Records provided ::
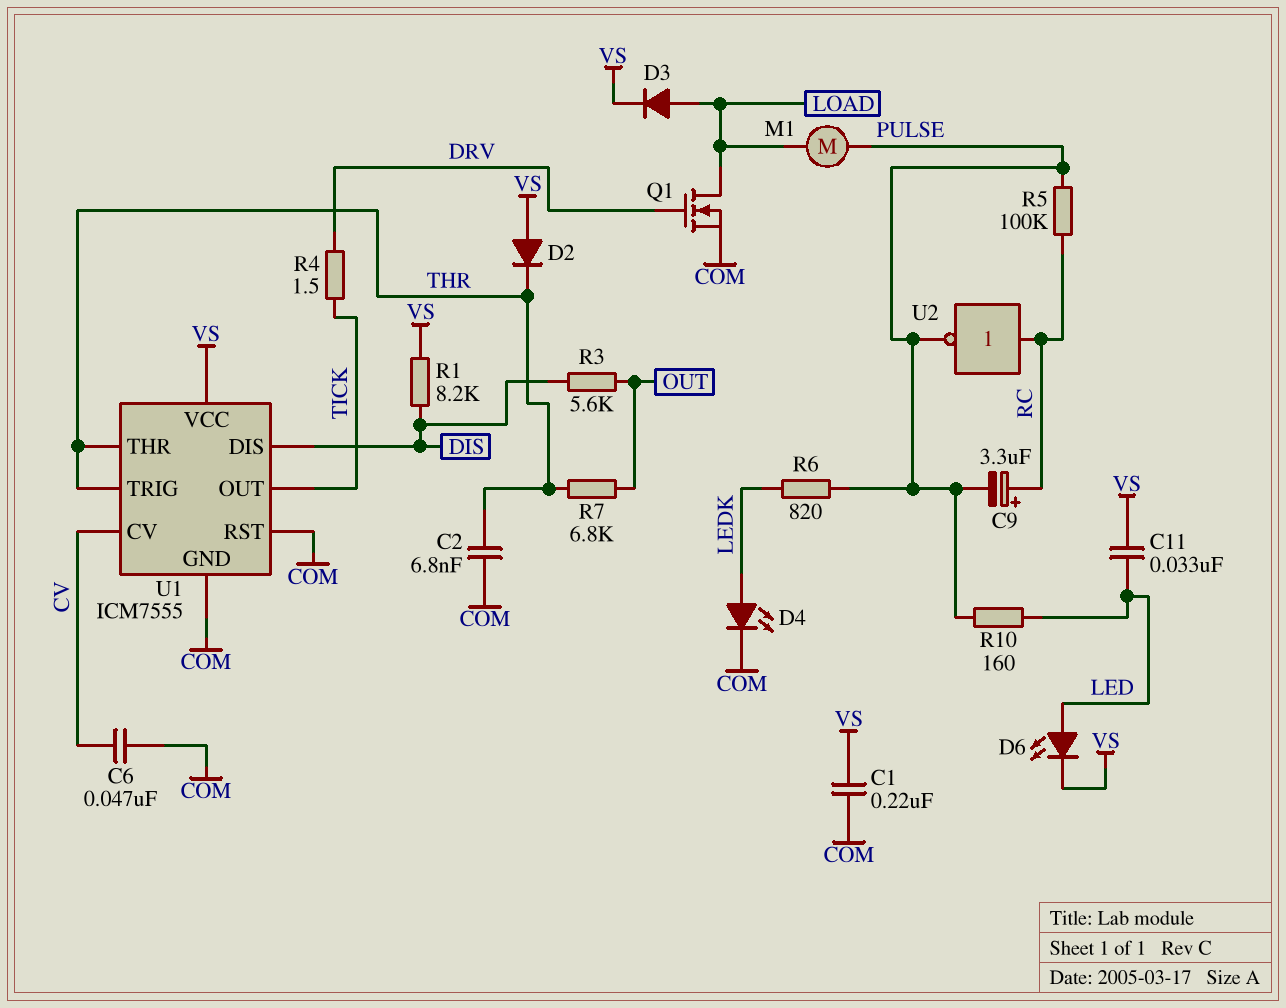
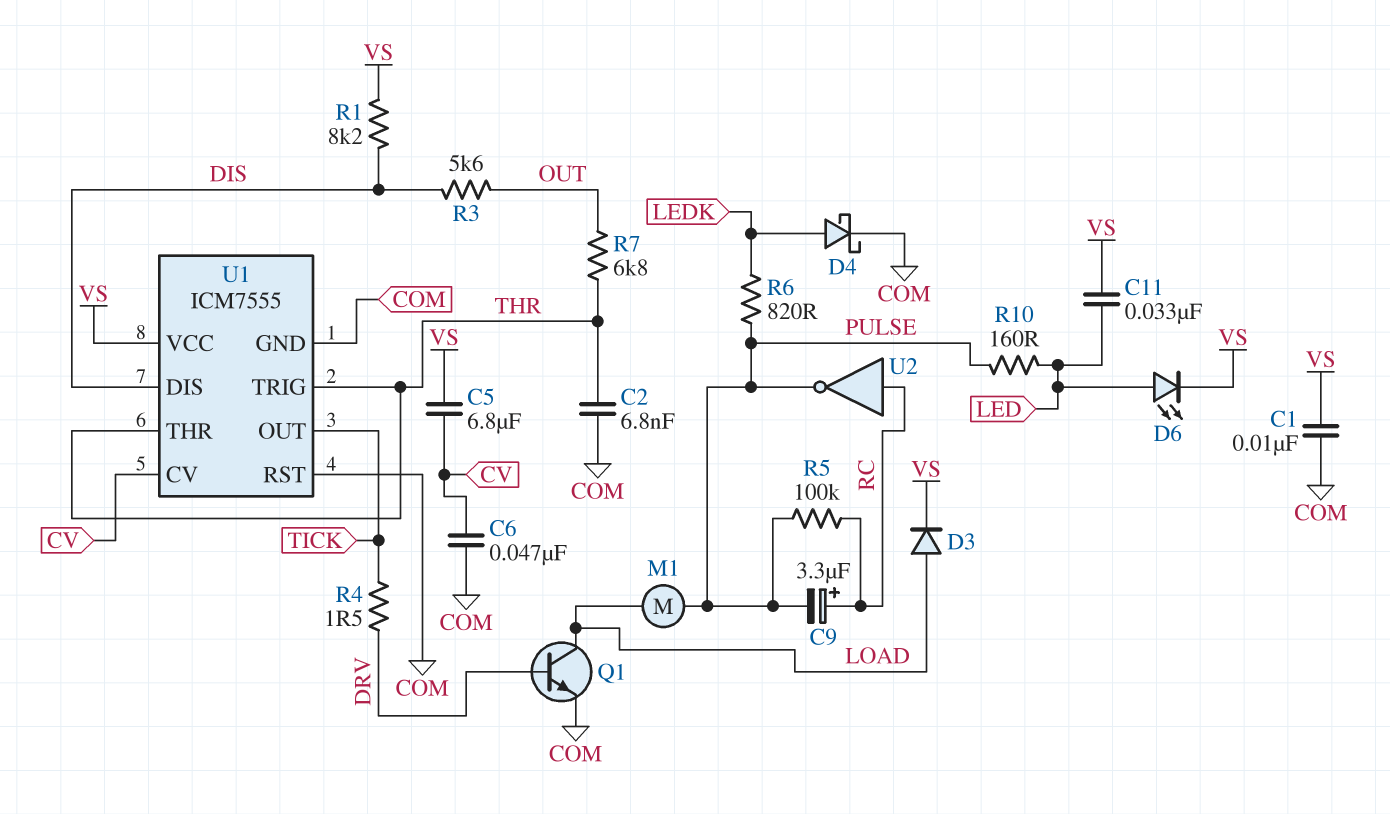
C1: 220nF (COM, VS) -> 10nF (COM, VS)
C5: none -> 6.8uF (CV, VS)
D2: diode (A VS, K THR) -> none
D4: LED (A LEDK, K COM) -> schottky (A LEDK, K COM)
Q1: NMOS (G DRV, D LOAD, S COM) -> NPN (B DRV, C LOAD, E COM)

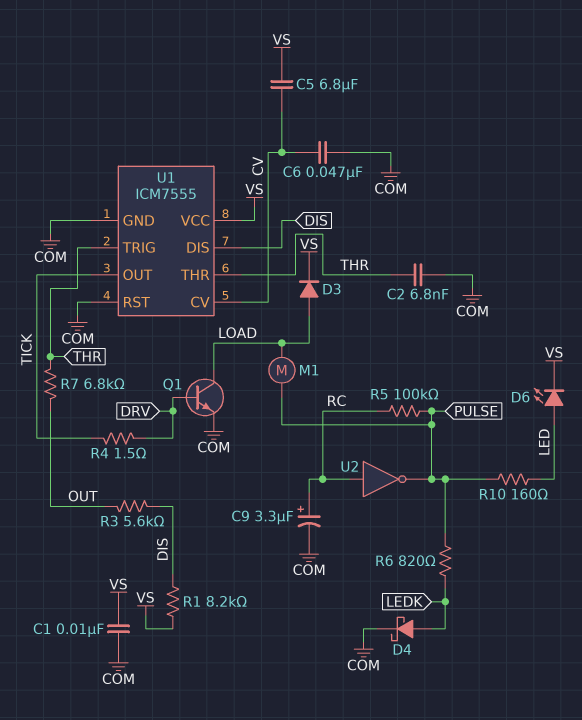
C9: 3.3uF (plus RC, minus PULSE) -> 3.3uF (plus RC, minus COM)
C11: 33nF (LED, VS) -> none

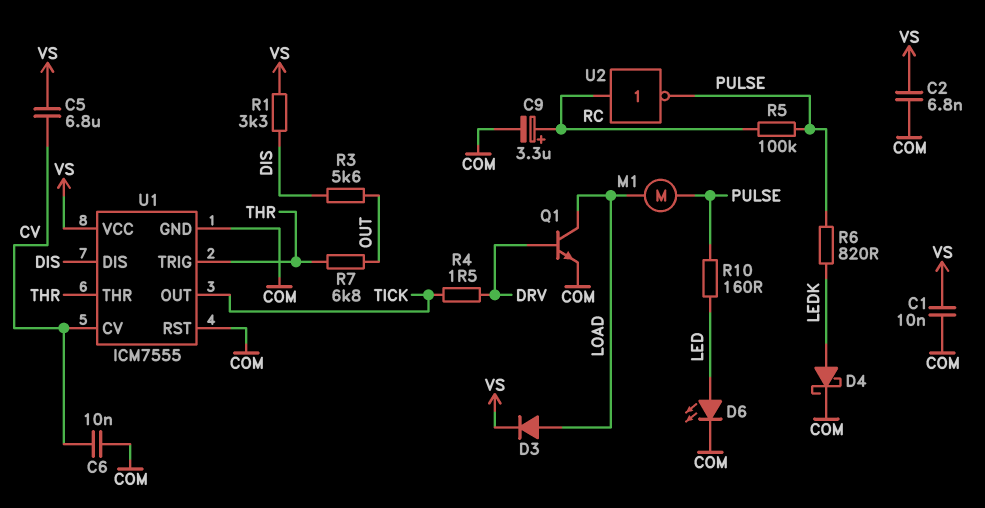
C2: 6.8nF (COM, THR) -> 6.8nF (COM, VS)
C6: 47nF (COM, CV) -> 10nF (COM, CV)
D6: LED (A LED, K VS) -> LED (A LED, K COM)
R1: 8.2k (DIS, VS) -> 3.3k (DIS, VS)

Task directions ::
An unchanged copy of the data, images excluded, is all that should be given.

Solution for this problem ::
C1: 220nF (COM, VS) -> 10nF (COM, VS)
C5: none -> 6.8uF (CV, VS)
D2: diode (A VS, K THR) -> none
D4: LED (A LEDK, K COM) -> schottky (A LEDK, K COM)
Q1: NMOS (G DRV, D LOAD, S COM) -> NPN (B DRV, C LOAD, E COM)

C9: 3.3uF (plus RC, minus PULSE) -> 3.3uF (plus RC, minus COM)
C11: 33nF (LED, VS) -> none

C2: 6.8nF (COM, THR) -> 6.8nF (COM, VS)
C6: 47nF (COM, CV) -> 10nF (COM, CV)
D6: LED (A LED, K VS) -> LED (A LED, K COM)
R1: 8.2k (DIS, VS) -> 3.3k (DIS, VS)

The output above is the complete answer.